Task details:
Leave out the pictures and copy everything else in the entries exactly.

Excerpted records:
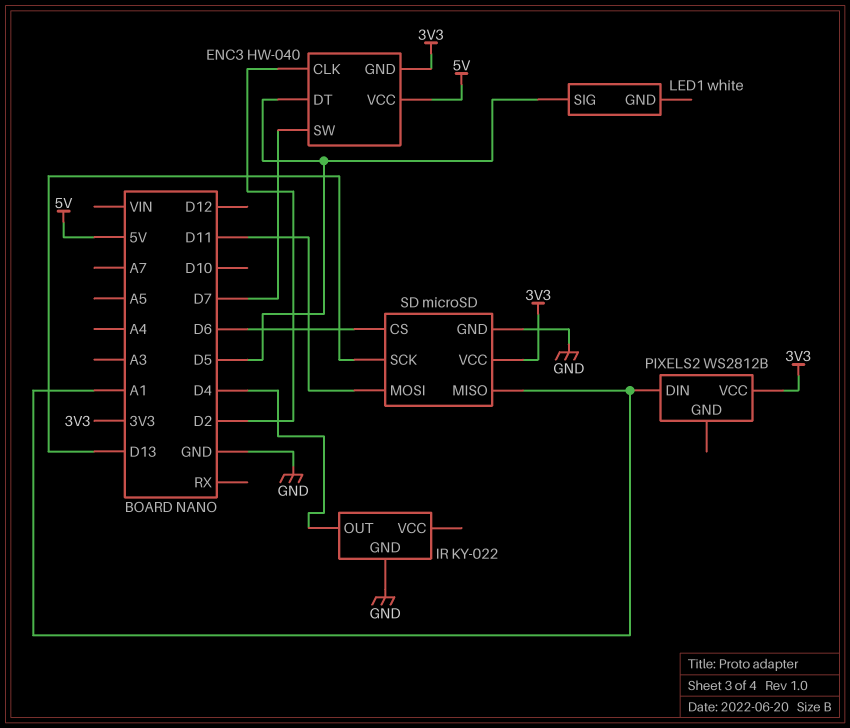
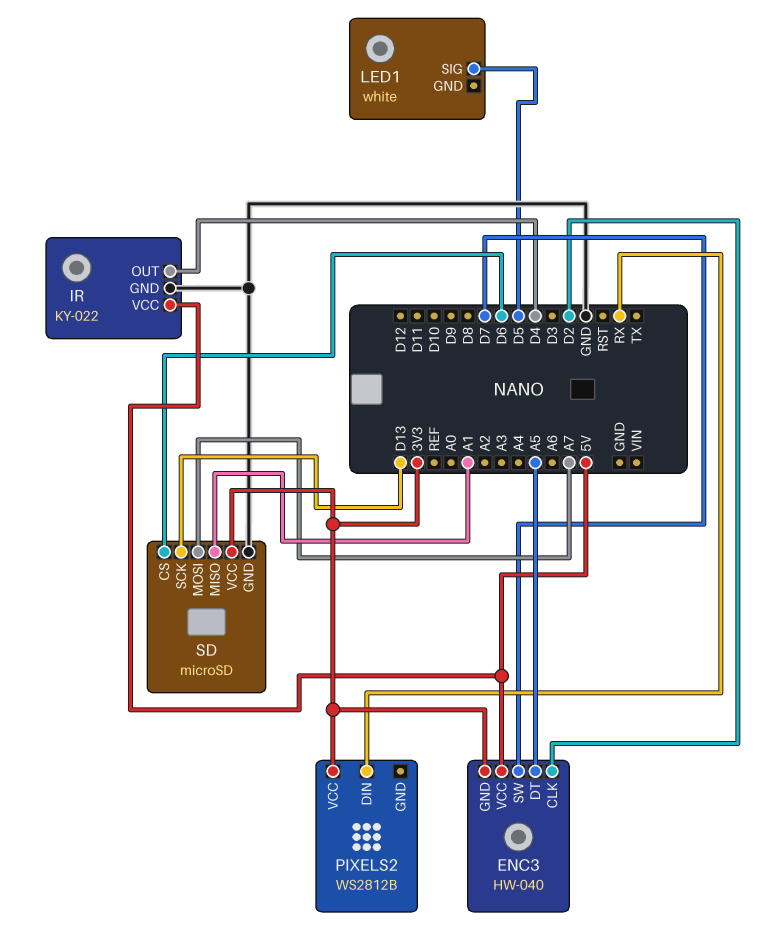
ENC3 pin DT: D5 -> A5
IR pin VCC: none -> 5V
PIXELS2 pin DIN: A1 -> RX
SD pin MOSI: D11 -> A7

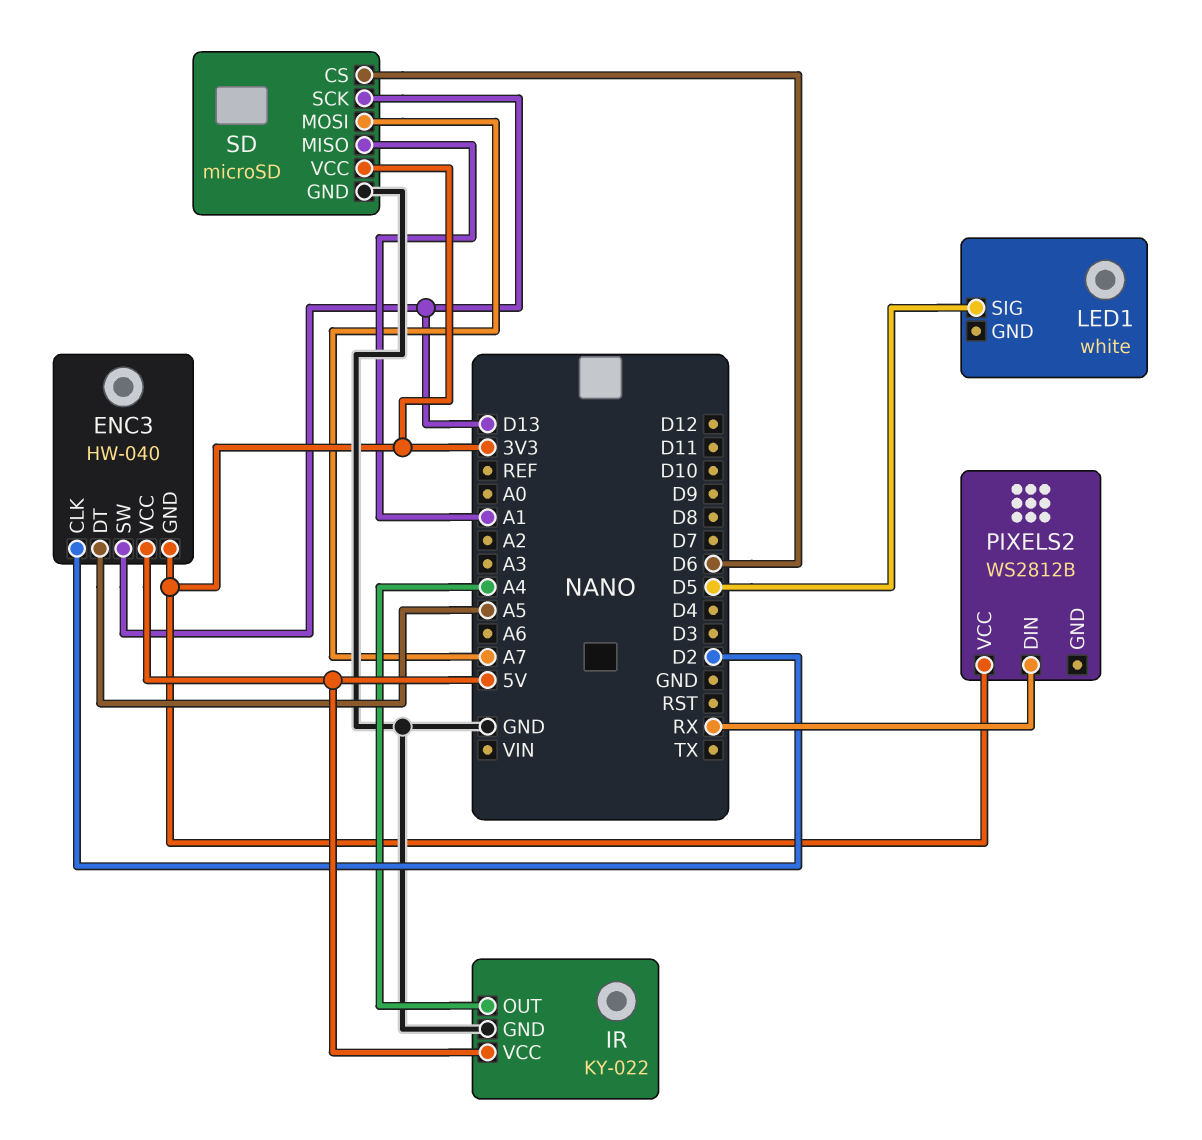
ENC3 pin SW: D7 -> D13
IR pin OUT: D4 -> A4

Answer for this exercise:
ENC3 pin DT: D5 -> A5
IR pin VCC: none -> 5V
PIXELS2 pin DIN: A1 -> RX
SD pin MOSI: D11 -> A7

ENC3 pin SW: D7 -> D13
IR pin OUT: D4 -> A4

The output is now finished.